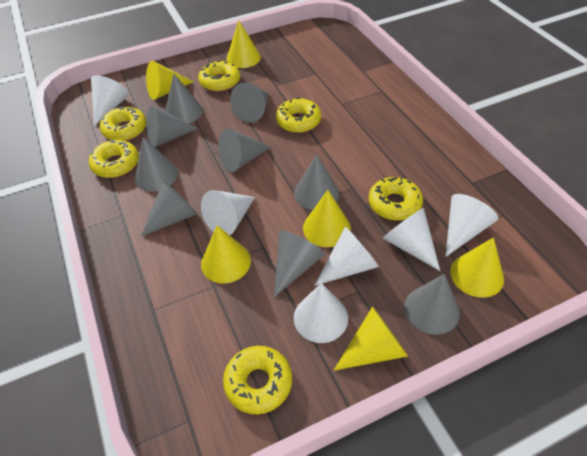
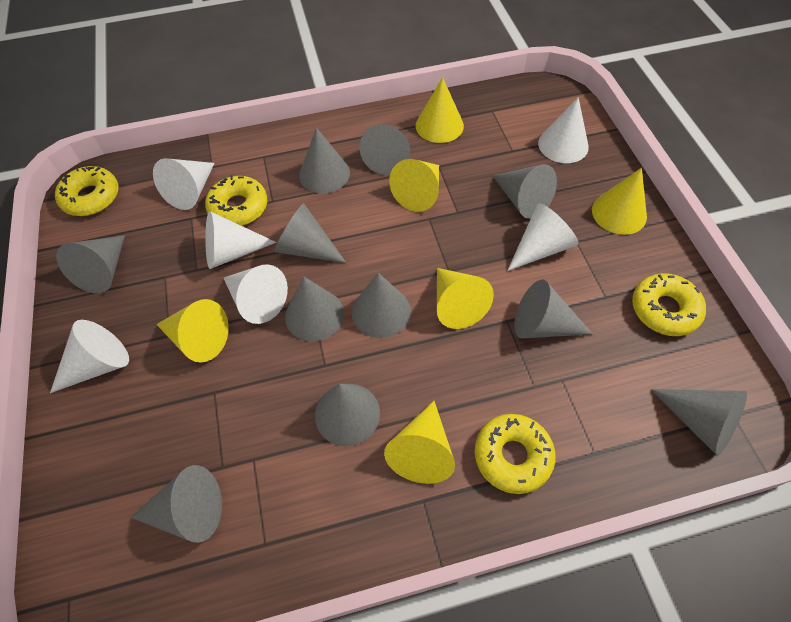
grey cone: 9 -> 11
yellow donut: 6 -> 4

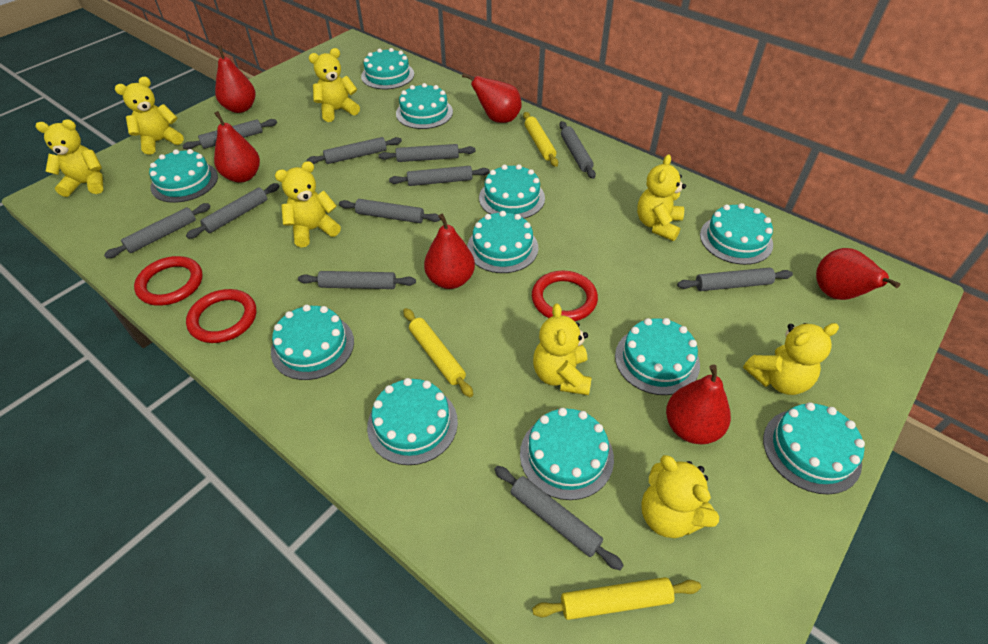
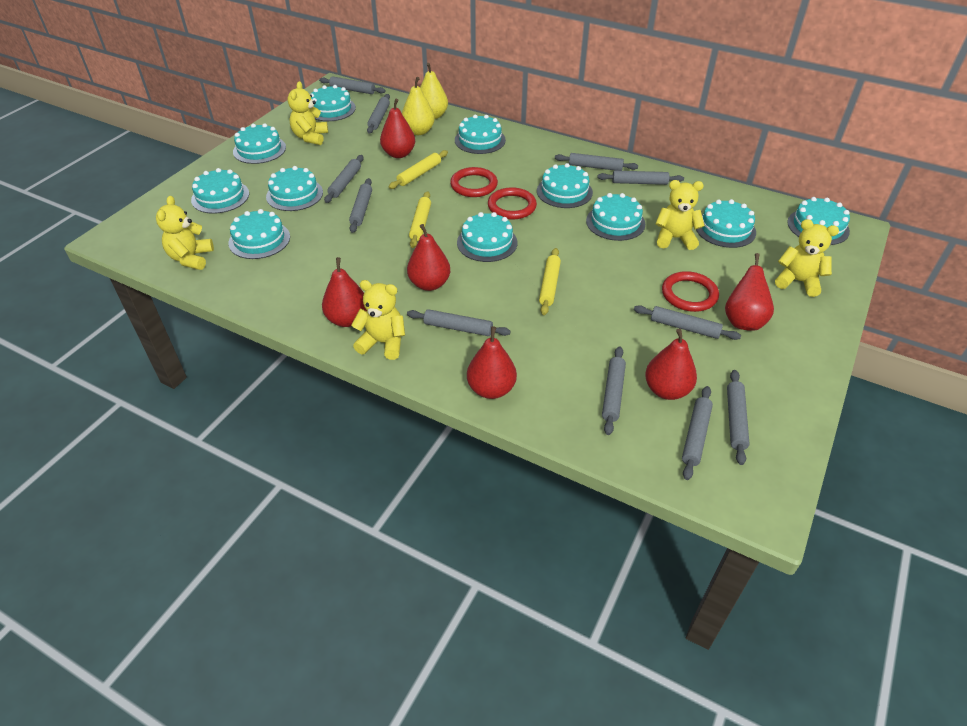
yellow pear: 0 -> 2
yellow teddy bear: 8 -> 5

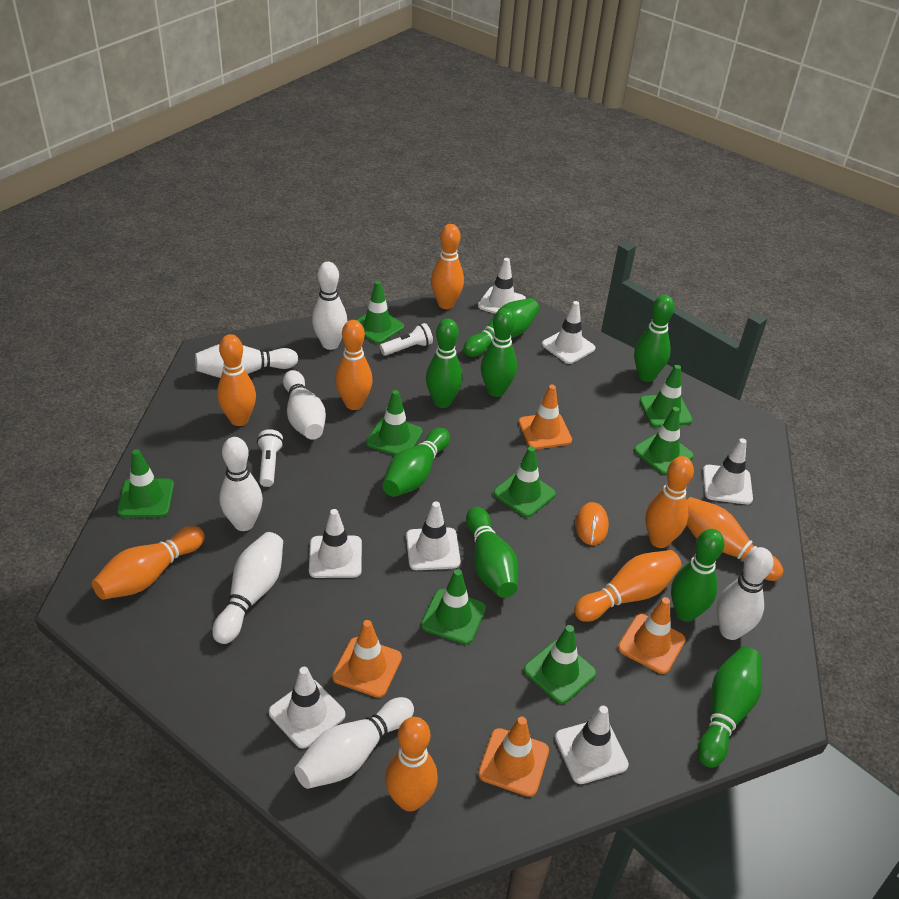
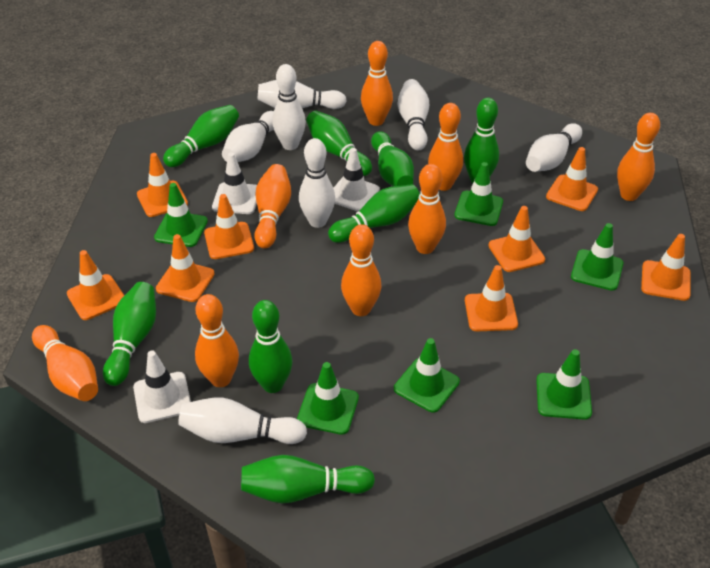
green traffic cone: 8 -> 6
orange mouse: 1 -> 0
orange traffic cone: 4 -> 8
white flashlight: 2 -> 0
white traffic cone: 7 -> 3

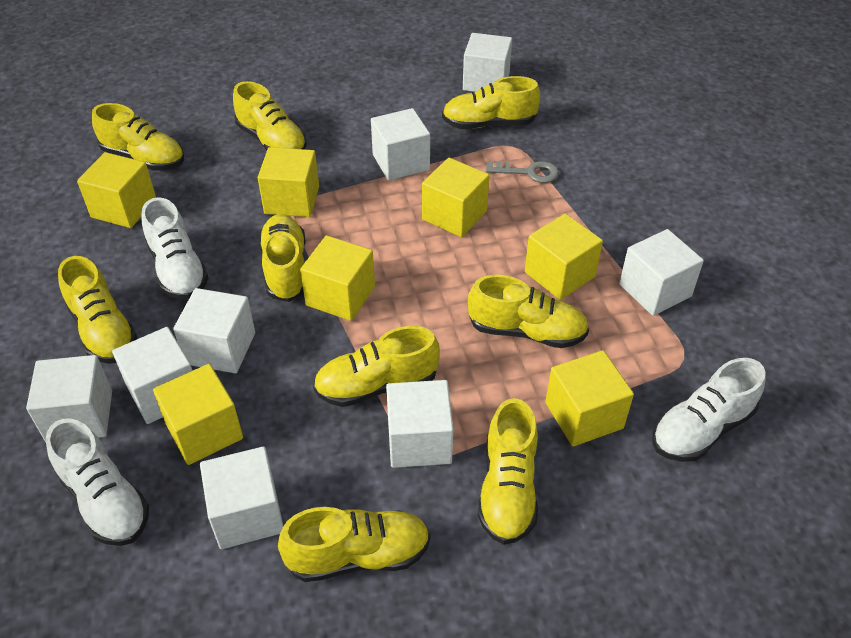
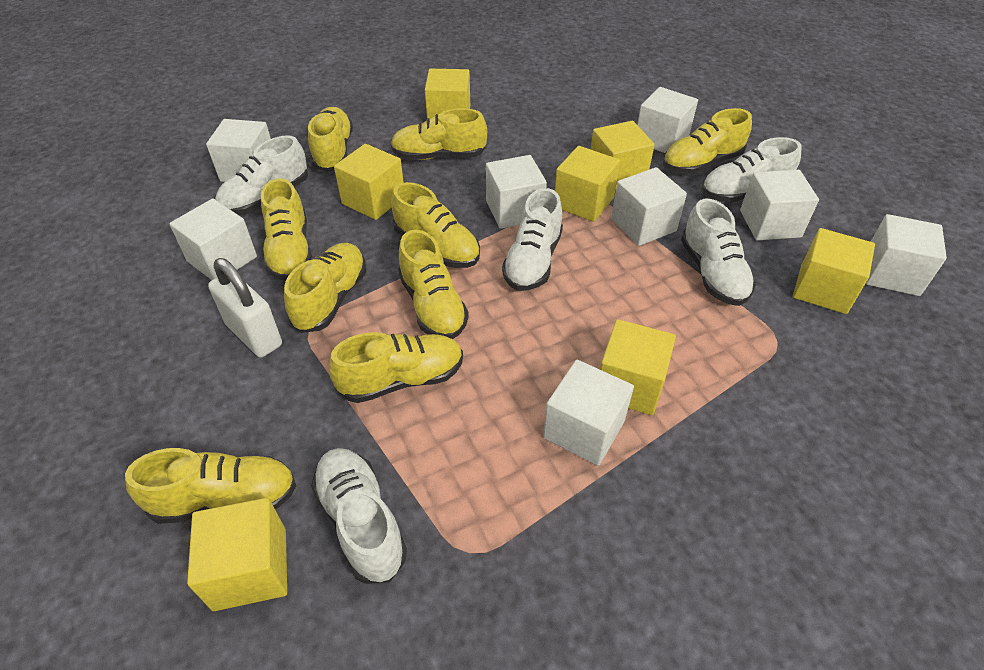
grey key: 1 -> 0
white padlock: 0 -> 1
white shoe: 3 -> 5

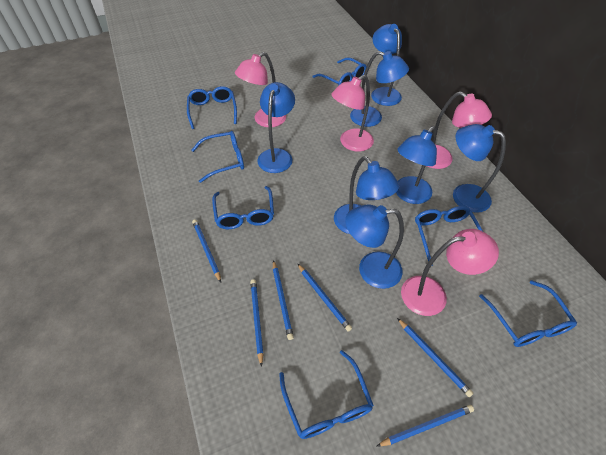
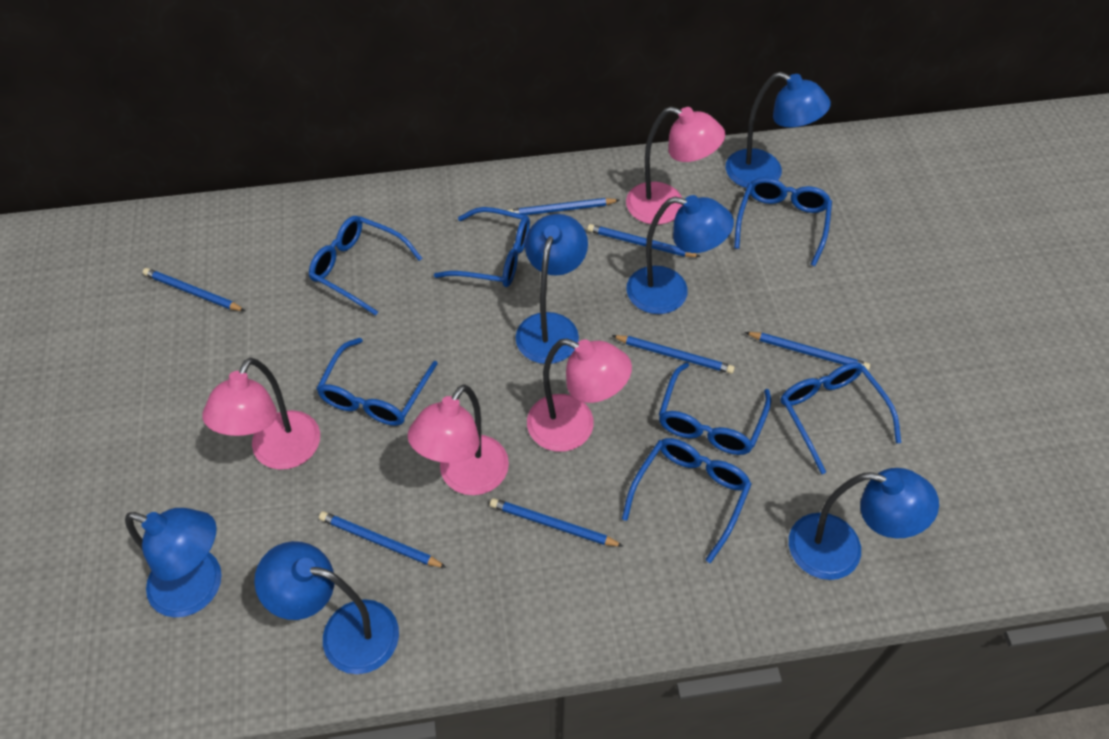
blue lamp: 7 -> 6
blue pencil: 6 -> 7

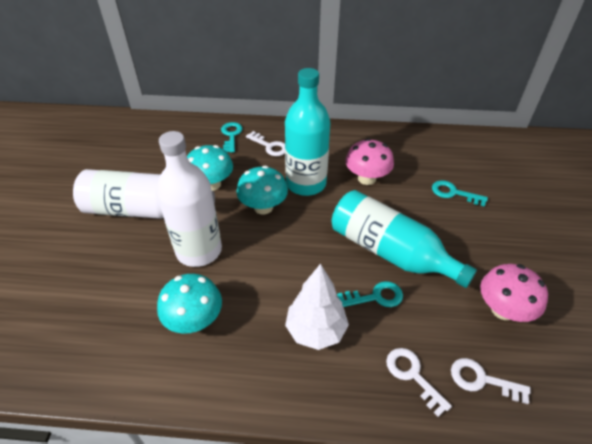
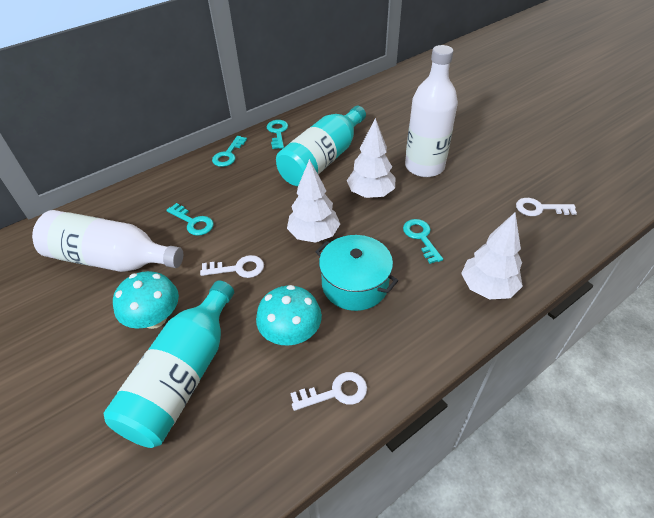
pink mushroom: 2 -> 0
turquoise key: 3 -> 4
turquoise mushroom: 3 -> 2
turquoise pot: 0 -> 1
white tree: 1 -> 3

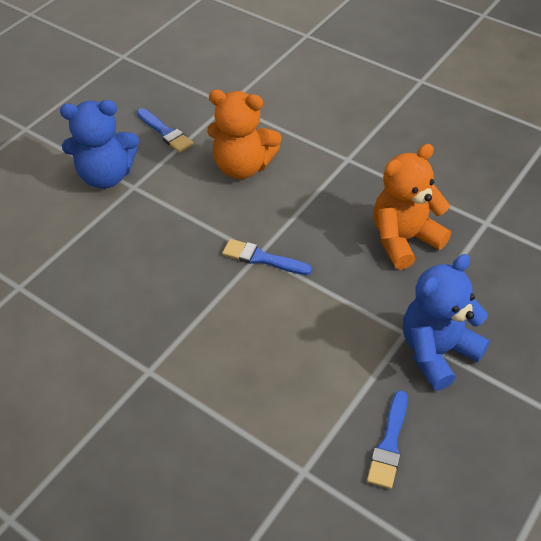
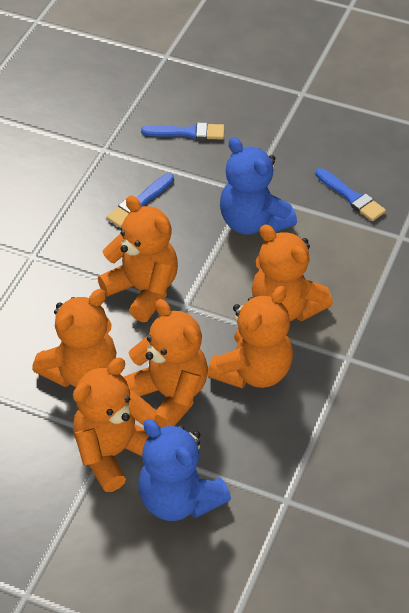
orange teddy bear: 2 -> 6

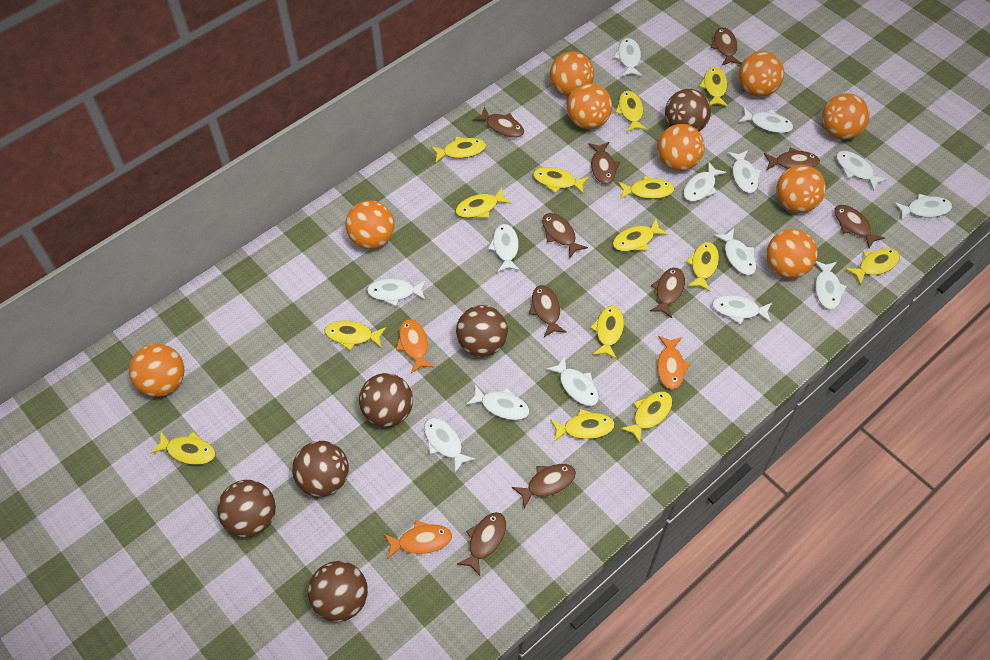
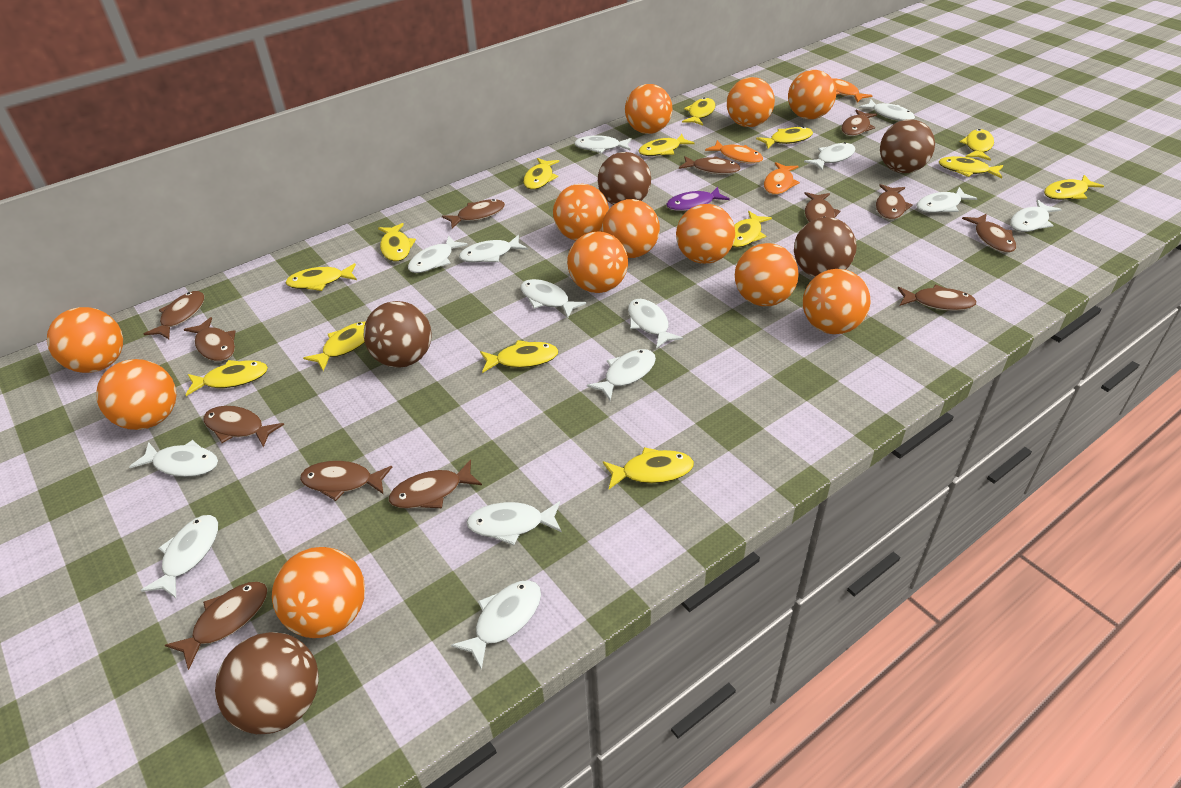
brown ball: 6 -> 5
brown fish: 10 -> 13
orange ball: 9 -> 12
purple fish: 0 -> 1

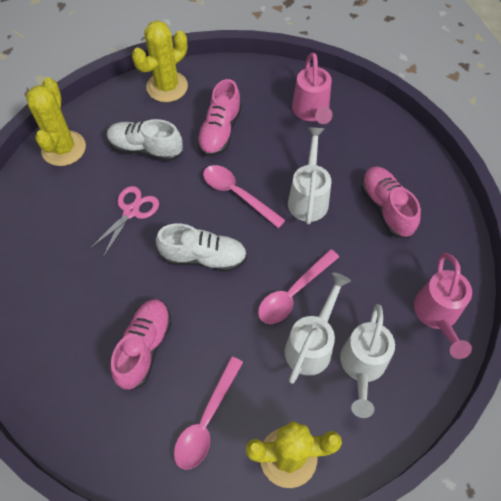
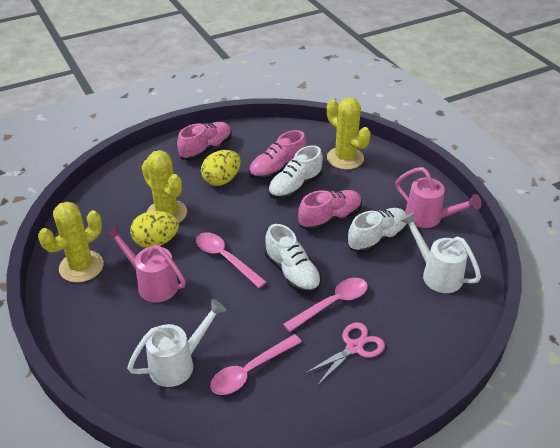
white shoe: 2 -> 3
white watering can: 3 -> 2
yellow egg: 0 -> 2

######

Each record above should be duplicated word for word, with no pictures included.

grey cone: 9 -> 11
yellow donut: 6 -> 4

yellow pear: 0 -> 2
yellow teddy bear: 8 -> 5

green traffic cone: 8 -> 6
orange mouse: 1 -> 0
orange traffic cone: 4 -> 8
white flashlight: 2 -> 0
white traffic cone: 7 -> 3

grey key: 1 -> 0
white padlock: 0 -> 1
white shoe: 3 -> 5

blue lamp: 7 -> 6
blue pencil: 6 -> 7

pink mushroom: 2 -> 0
turquoise key: 3 -> 4
turquoise mushroom: 3 -> 2
turquoise pot: 0 -> 1
white tree: 1 -> 3

orange teddy bear: 2 -> 6

brown ball: 6 -> 5
brown fish: 10 -> 13
orange ball: 9 -> 12
purple fish: 0 -> 1

white shoe: 2 -> 3
white watering can: 3 -> 2
yellow egg: 0 -> 2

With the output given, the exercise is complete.